(Beginning of DATASET EXTRACT)
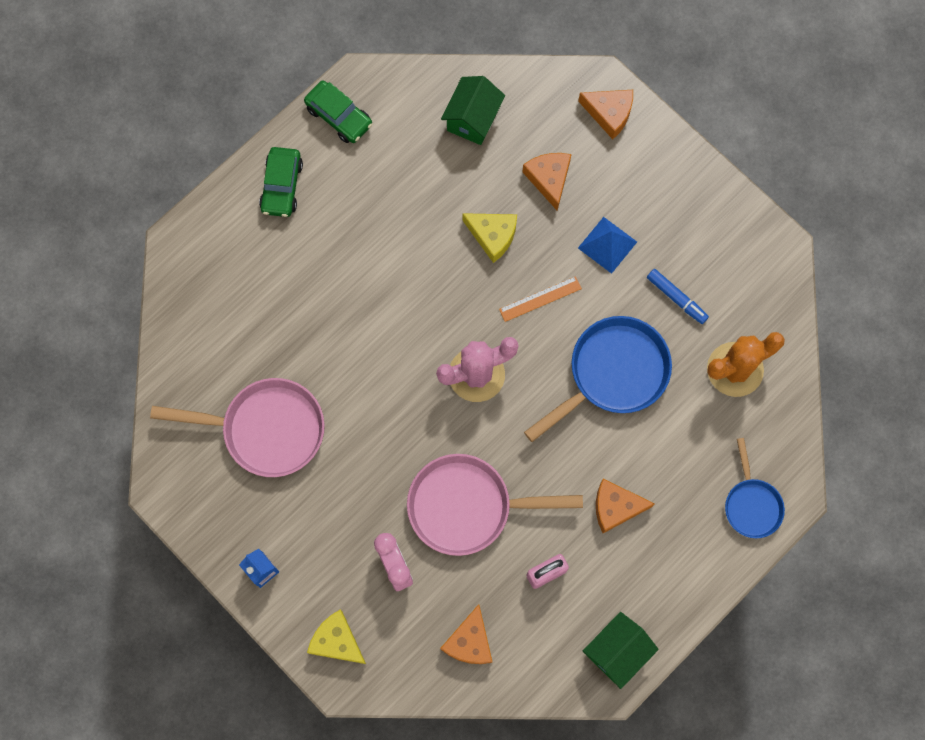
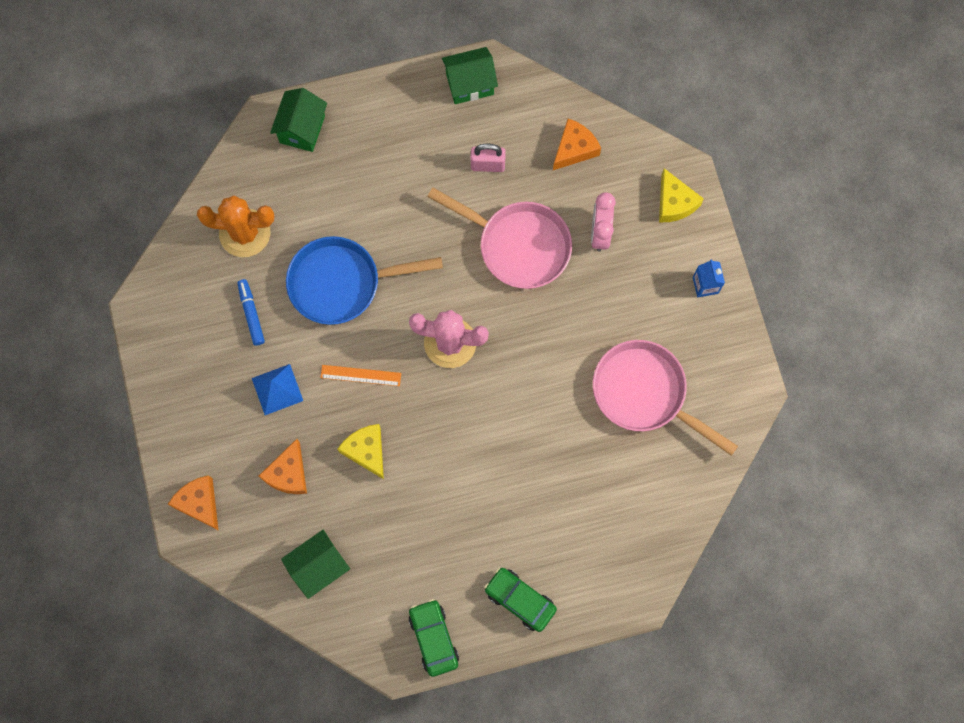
camera: 150 degrees left, 0 degrees up
(282, 186) = (520, 600): green car -> green car turned 90 degrees counterclockwise
(616, 507) = (405, 183): orange cheese -> none
(751, 504) = (302, 129): blue pan -> green house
(End of DATASET EXTRACT)
TO DO: Your answer should hold only the lines from the one with "(282, 186) = (520, 600): green" through the end of the listing above, both ends included, written out exactly.

PROBLEM SOLUTION:
(282, 186) = (520, 600): green car -> green car turned 90 degrees counterclockwise
(616, 507) = (405, 183): orange cheese -> none
(751, 504) = (302, 129): blue pan -> green house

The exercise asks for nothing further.